WHAT IS BEING ASKED: Search the entries below for the string "relocated" and give the number of lines that hold it, nothing else.

Scene change data
◇ ◇ ◇ ◇ ◇ ◇ ◇

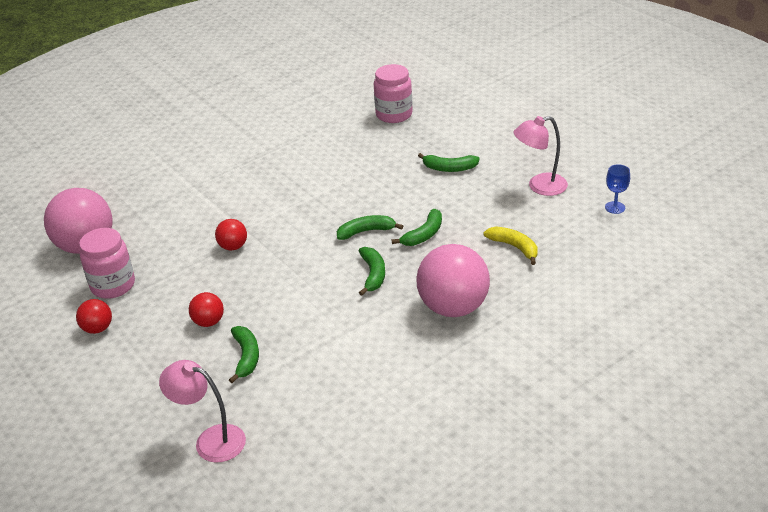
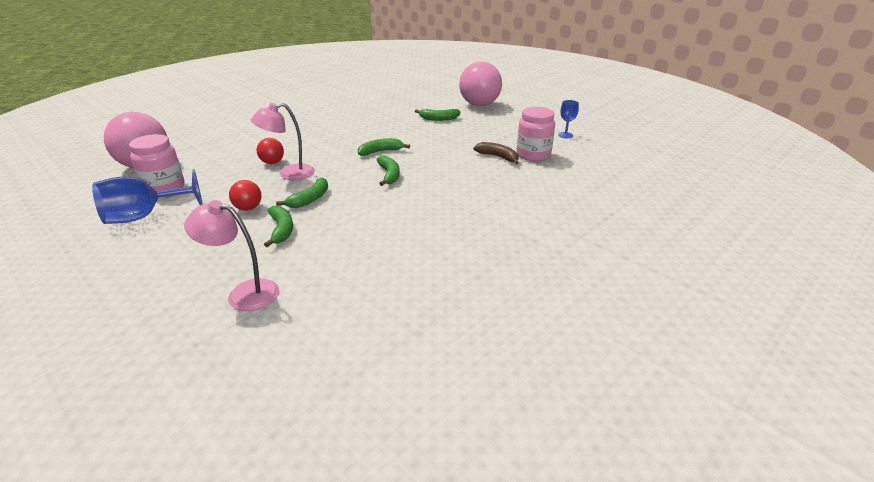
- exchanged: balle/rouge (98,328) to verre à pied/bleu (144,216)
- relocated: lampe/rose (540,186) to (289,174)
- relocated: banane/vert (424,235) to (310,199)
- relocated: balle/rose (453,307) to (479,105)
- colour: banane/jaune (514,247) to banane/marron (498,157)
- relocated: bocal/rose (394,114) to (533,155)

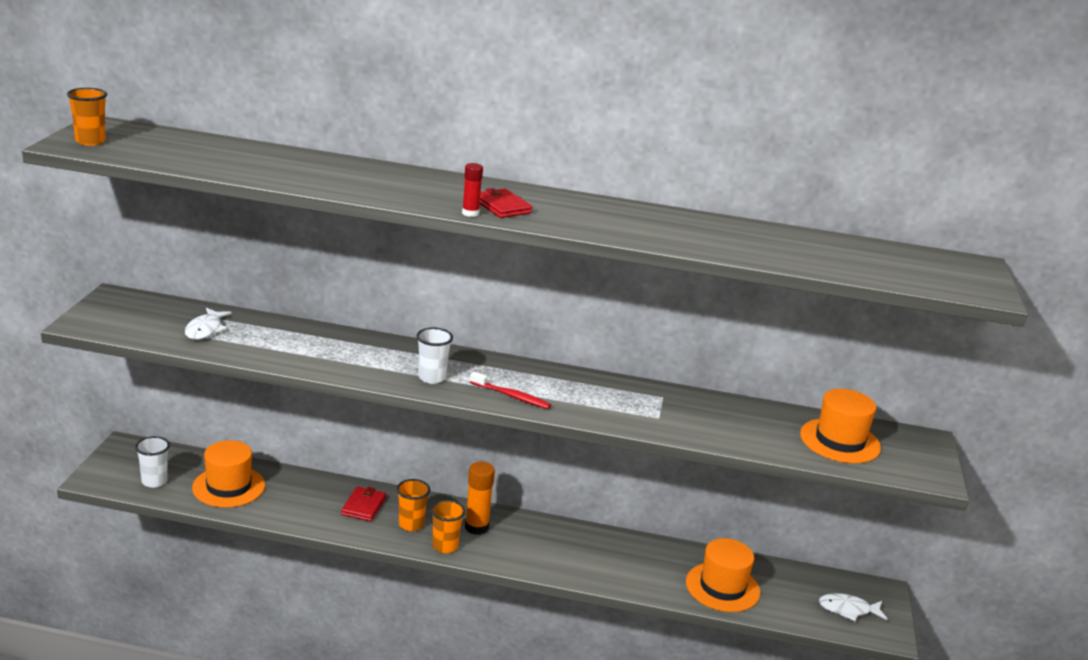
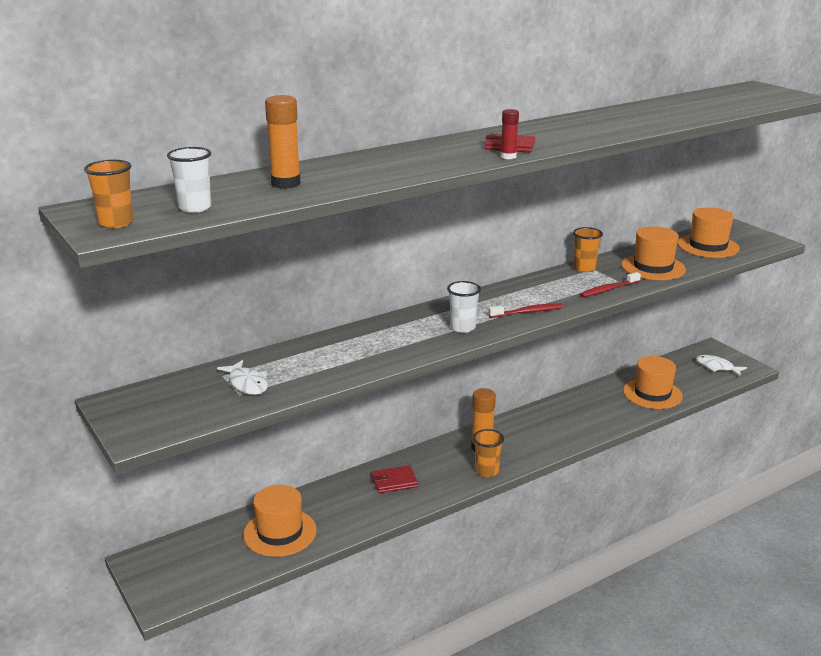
- relocated: gobelet/blanc (154,481) to (195,208)
- appeared: bâton de colle/orange (286,184)
- spun: portefeuille/rouge (363,506) = (394,482) 75 degrees counterclockwise
- relocated: gobelet/orange (411,524) to (584,268)
- appeared: brosse à dents/rouge (608,290)
- appeared: chapeau/orange (653,267)
- spun: poisson/blanc (848,610) = (717,367) 75 degrees clockwise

◇ ◇ ◇ ◇ ◇ ◇ ◇

TASK OUTPUT: 6